Exercise description. Filter the records down to the lines that hold the word "turned", and copy each of those lines.

The data.
════════

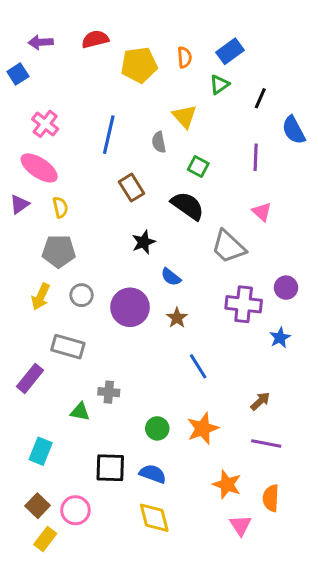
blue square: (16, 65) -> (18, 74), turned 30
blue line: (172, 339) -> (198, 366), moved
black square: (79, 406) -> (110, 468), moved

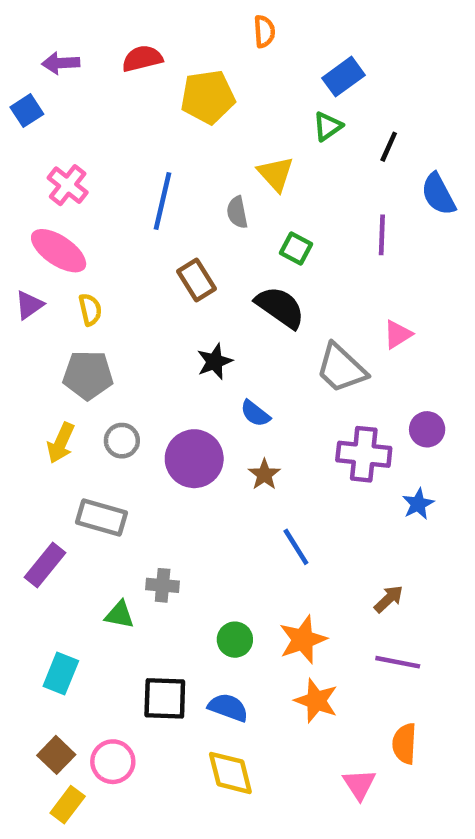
orange semicircle: (185, 57) -> (264, 31), moved
pink triangle: (262, 212) -> (398, 334), moved, turned 45
orange star: (227, 484) -> (316, 701), moved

════════

Task result.
blue square: (16, 65) -> (18, 74), turned 30
pink triangle: (262, 212) -> (398, 334), moved, turned 45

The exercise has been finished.